## WHAT THE TASK ASKS
Look through the records below for the line holding "building: none -> [165,331,263,430]". Write it out exactly, with each following line through the line holding "building: none -> [61,418,159,515]".

## ENTRIES SUPPLIED
'''
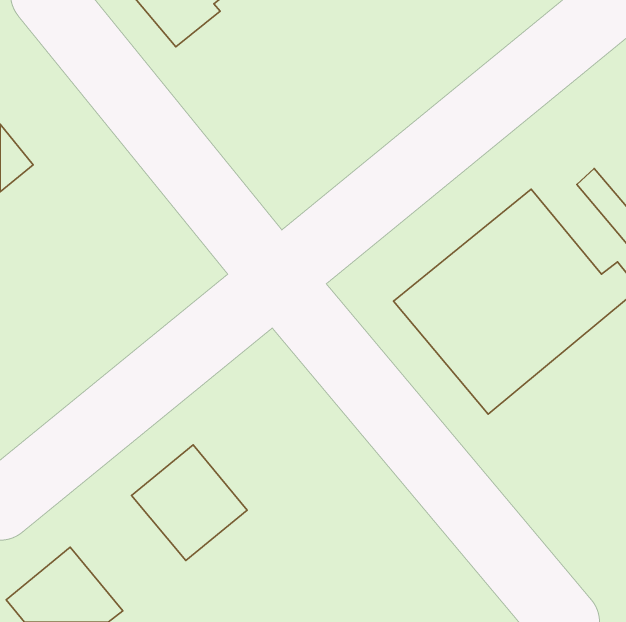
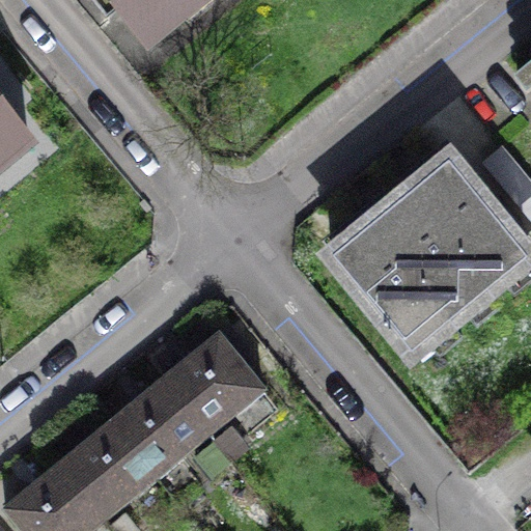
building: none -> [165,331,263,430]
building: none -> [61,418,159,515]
'''
'''
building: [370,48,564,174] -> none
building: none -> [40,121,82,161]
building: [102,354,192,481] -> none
'''
'''
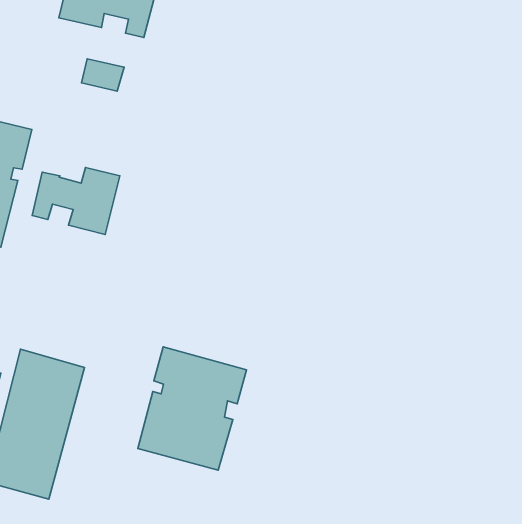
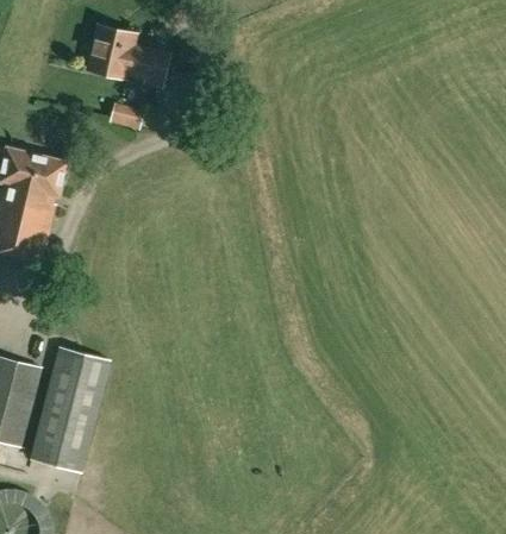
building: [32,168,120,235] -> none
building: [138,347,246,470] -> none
'''
## RESPONSE FOR THIS EXERCISE
building: none -> [165,331,263,430]
building: none -> [61,418,159,515]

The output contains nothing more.